_Required task_. Collect every line of the data below that contains the word "center", and copy each one out. Letter case must match.

Screen-element location data:

================================

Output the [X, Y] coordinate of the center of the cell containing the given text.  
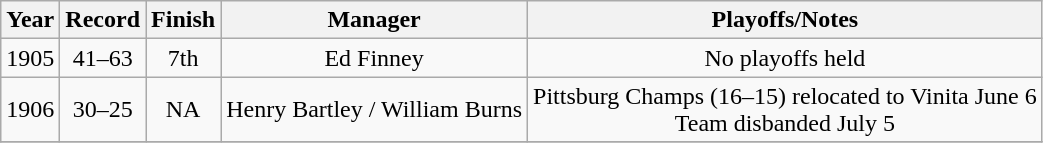
30–25 [103, 110]
No playoffs held [786, 58]
41–63 [103, 58]
Year [30, 20]
Ed Finney [374, 58]
Pittsburg Champs (16–15) relocated to Vinita June 6 Team disbanded July 5 [786, 110]
Manager [374, 20]
Henry Bartley / William Burns [374, 110]
NA [184, 110]
Record [103, 20]
1905 [30, 58]
1906 [30, 110]
Playoffs/Notes [786, 20]
7th [184, 58]
Finish [184, 20]
Scan for the cell matching the given text and deliver its [X, Y] coordinate at center. 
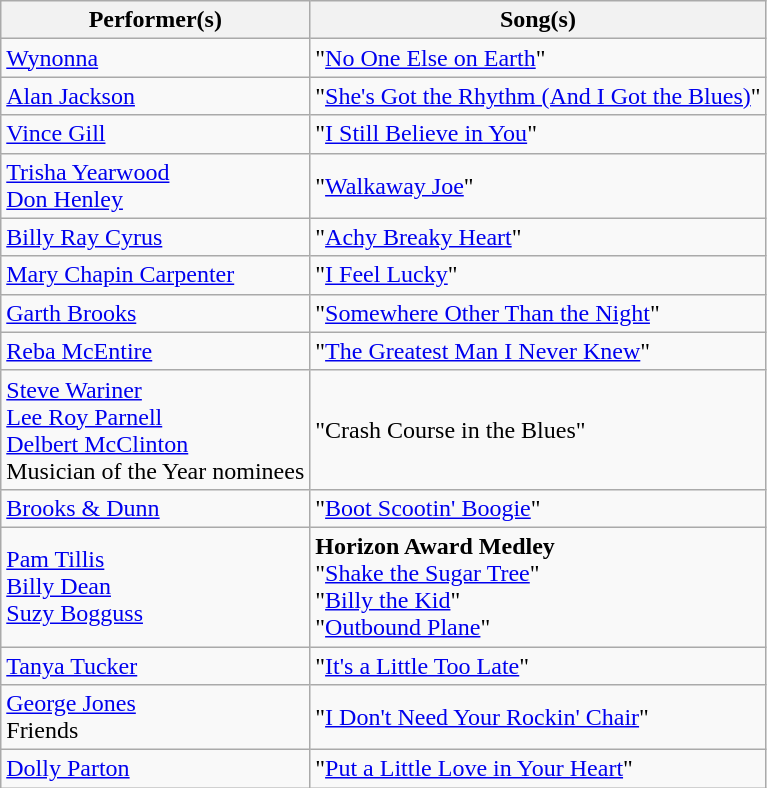
Vince Gill [156, 134]
George JonesFriends [156, 718]
Reba McEntire [156, 351]
Trisha YearwoodDon Henley [156, 186]
"Crash Course in the Blues" [538, 430]
Song(s) [538, 20]
Brooks & Dunn [156, 508]
Tanya Tucker [156, 665]
Alan Jackson [156, 96]
Wynonna [156, 58]
Mary Chapin Carpenter [156, 275]
Performer(s) [156, 20]
Billy Ray Cyrus [156, 237]
"Put a Little Love in Your Heart" [538, 769]
Dolly Parton [156, 769]
"Walkaway Joe" [538, 186]
Pam TillisBilly DeanSuzy Bogguss [156, 586]
"I Feel Lucky" [538, 275]
Horizon Award Medley"Shake the Sugar Tree""Billy the Kid""Outbound Plane" [538, 586]
"I Still Believe in You" [538, 134]
"She's Got the Rhythm (And I Got the Blues)" [538, 96]
"Achy Breaky Heart" [538, 237]
Steve WarinerLee Roy ParnellDelbert McClintonMusician of the Year nominees [156, 430]
"Boot Scootin' Boogie" [538, 508]
"I Don't Need Your Rockin' Chair" [538, 718]
"No One Else on Earth" [538, 58]
"It's a Little Too Late" [538, 665]
"Somewhere Other Than the Night" [538, 313]
Garth Brooks [156, 313]
"The Greatest Man I Never Knew" [538, 351]
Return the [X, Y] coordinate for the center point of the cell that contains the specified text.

================================

_Exercise response_.
Output the [X, Y] coordinate of the center of the cell containing the given text.  
Scan for the cell matching the given text and deliver its [X, Y] coordinate at center. 
Return the [X, Y] coordinate for the center point of the cell that contains the specified text.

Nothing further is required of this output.